■ **Your instructions**
Reproduce every record below word for word and include no pictures.

■ **Exercise data**
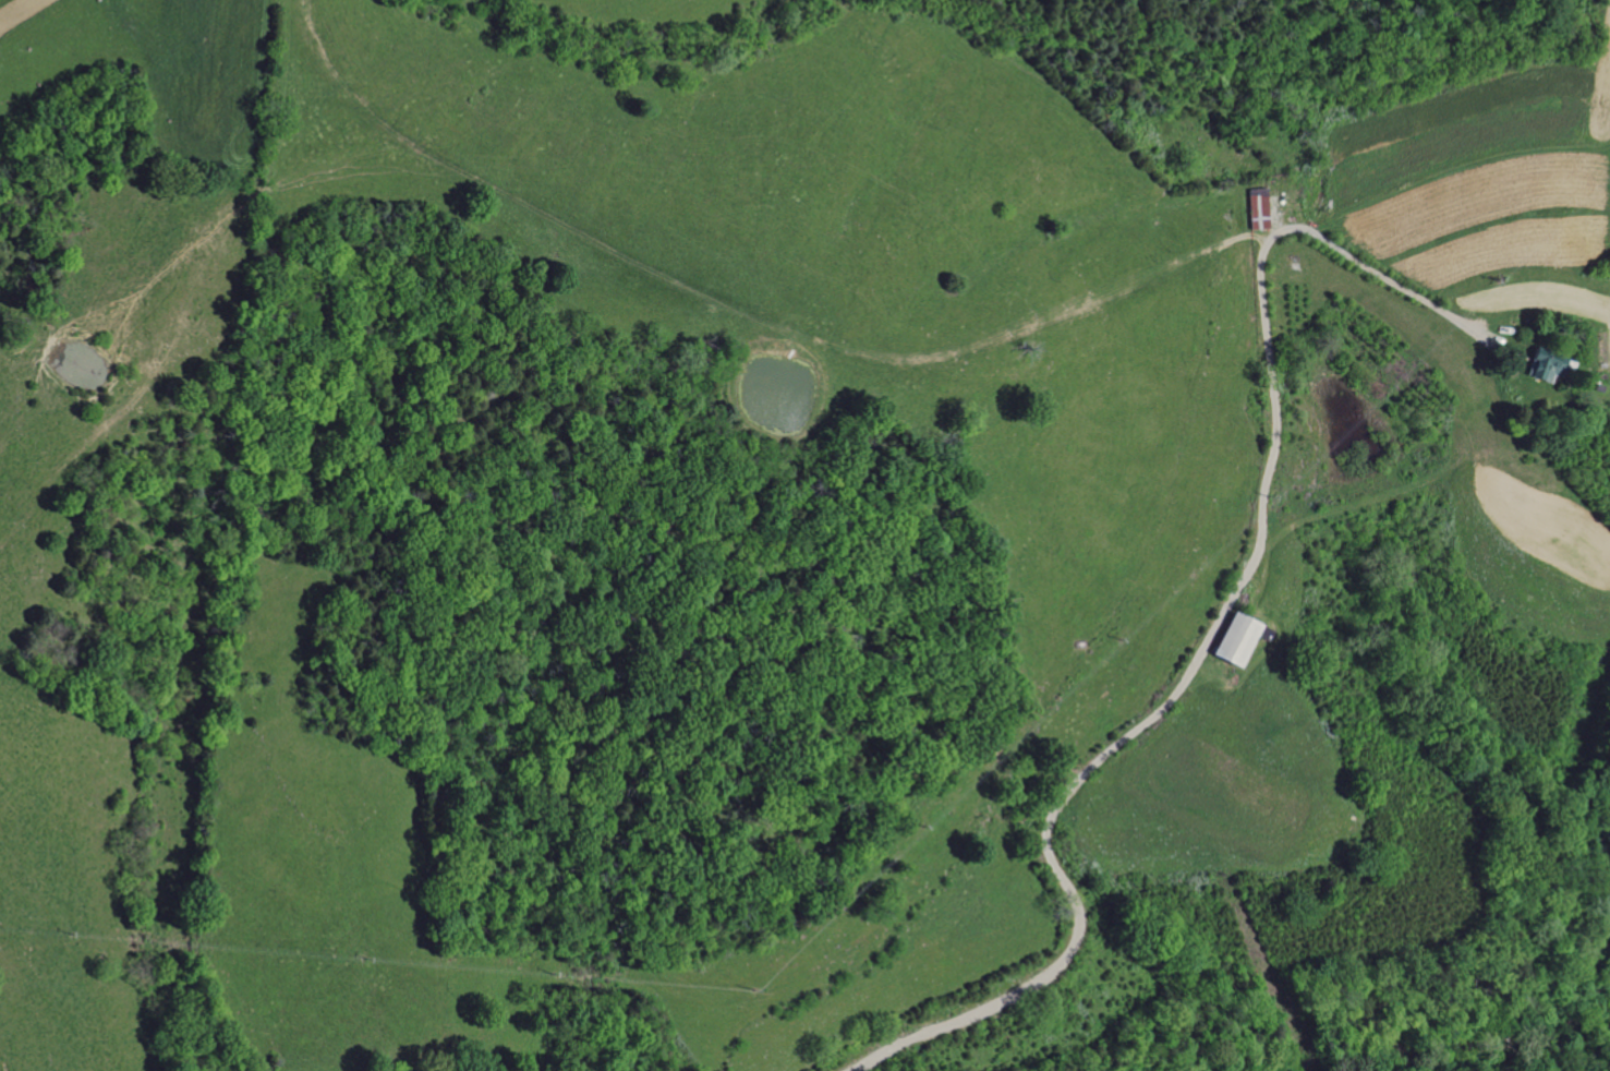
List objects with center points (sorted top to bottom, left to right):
building: (1258, 209)
building: (1548, 366)
road: (1216, 627)
building: (1234, 640)

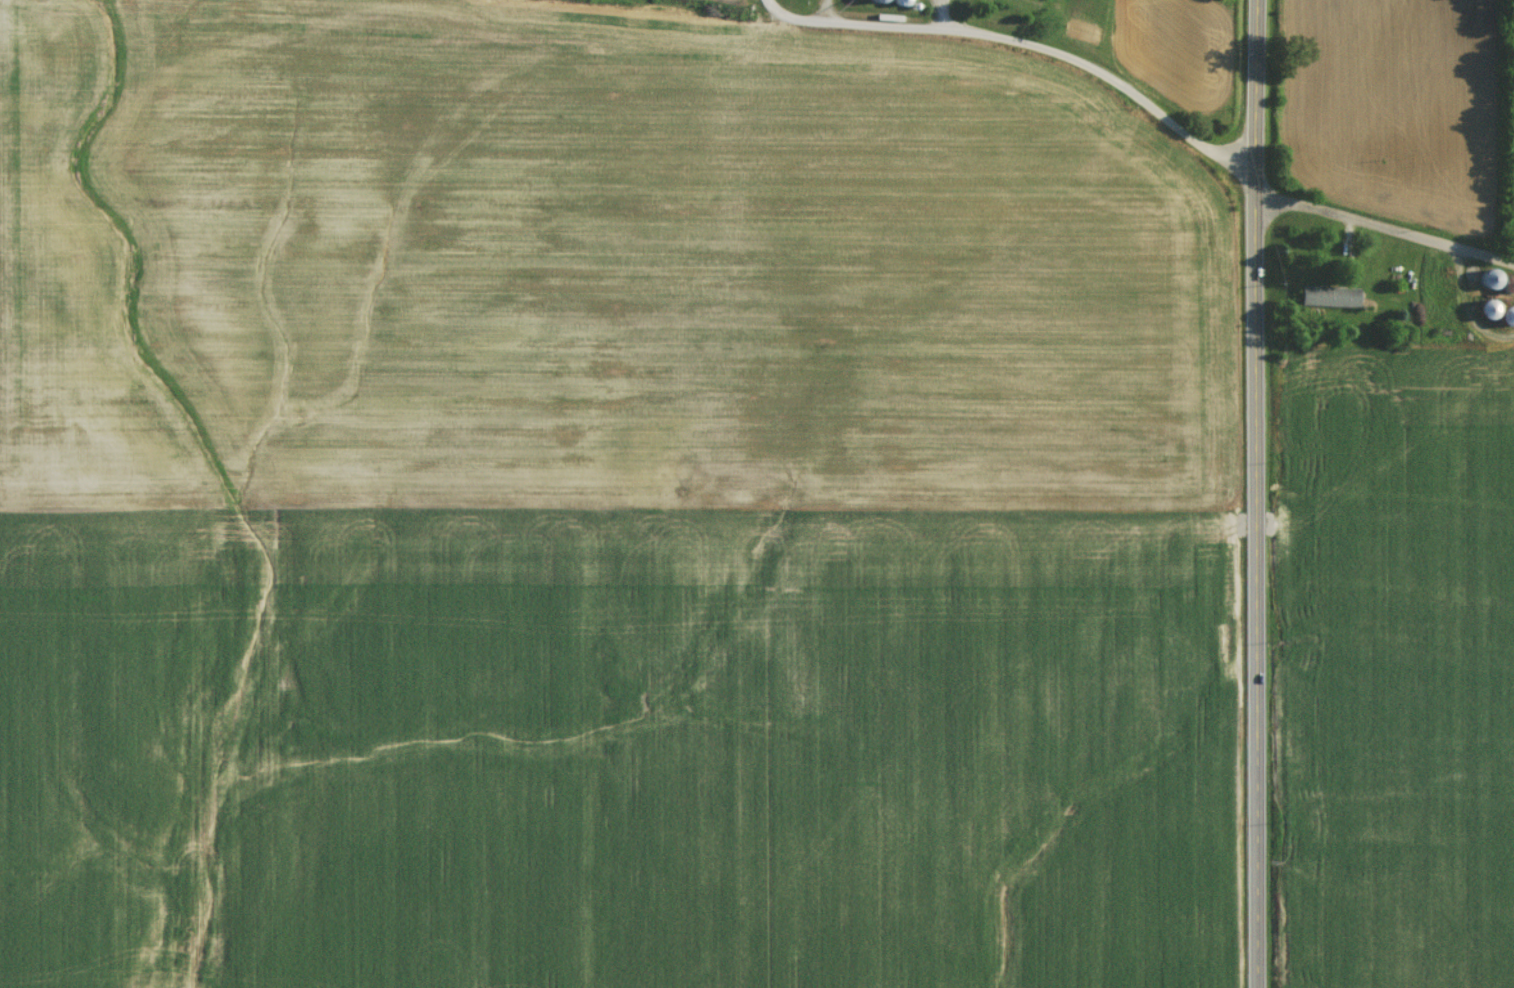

■ **Reply**
List objects with center points (sorted top to bottom, left to right):
building: (1258, 209)
building: (1548, 366)
road: (1216, 627)
building: (1234, 640)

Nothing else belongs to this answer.